## [Source information]
--- --- ---
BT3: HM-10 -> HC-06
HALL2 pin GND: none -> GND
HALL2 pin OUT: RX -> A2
--- --- ---
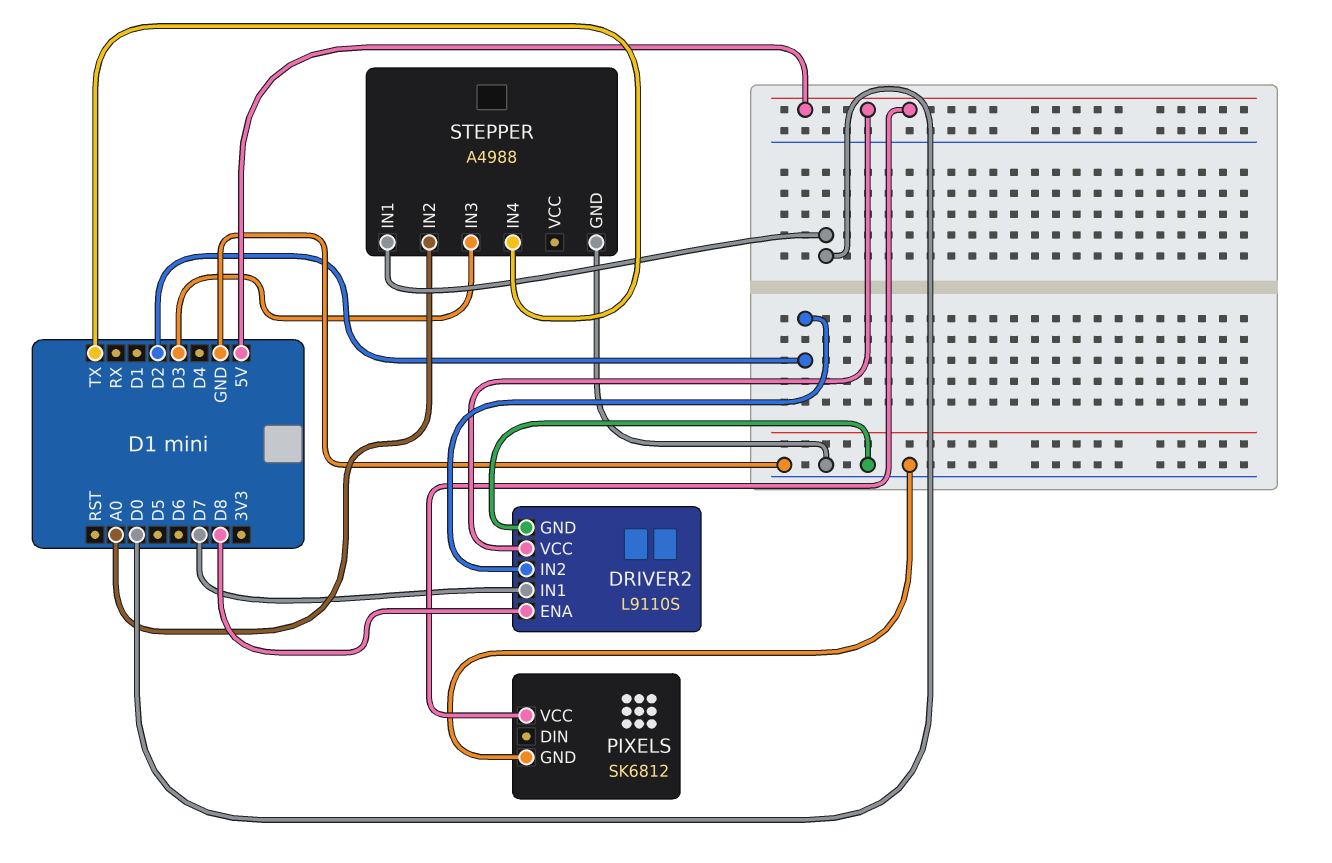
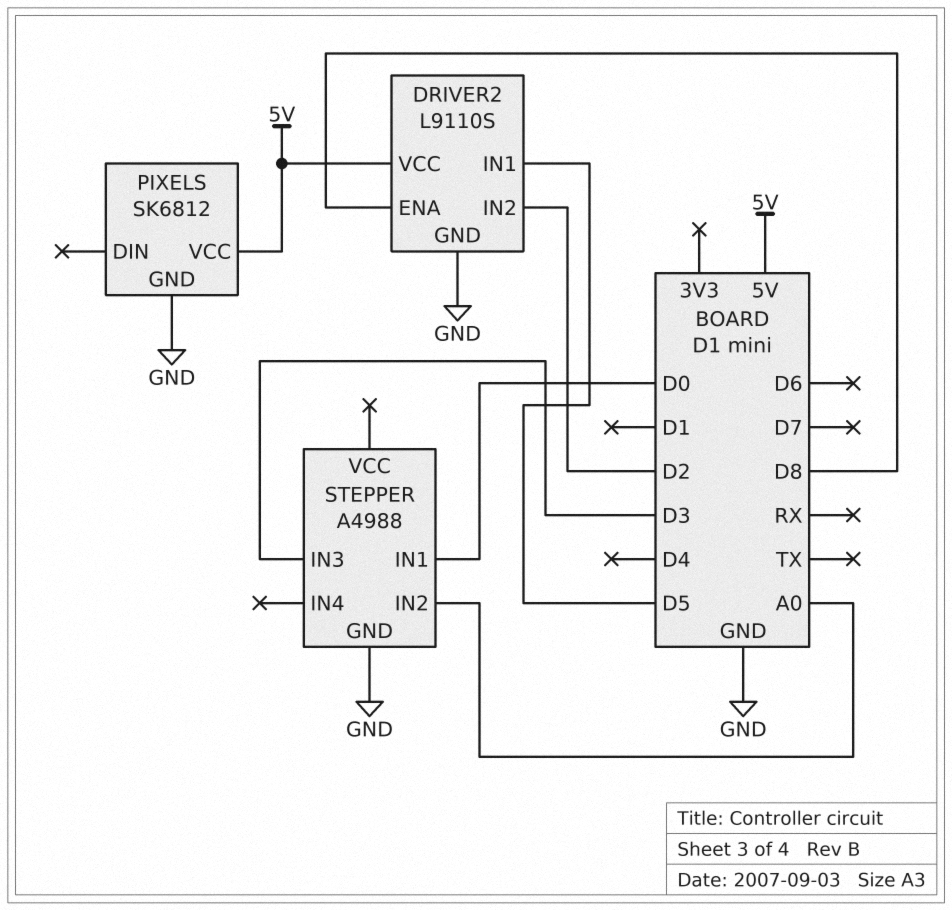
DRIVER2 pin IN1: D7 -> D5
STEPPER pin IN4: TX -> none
--- --- ---
## [Brief]
Count up the lines above that include the string "none" and report nothing but that number.

## [Expected answer]
2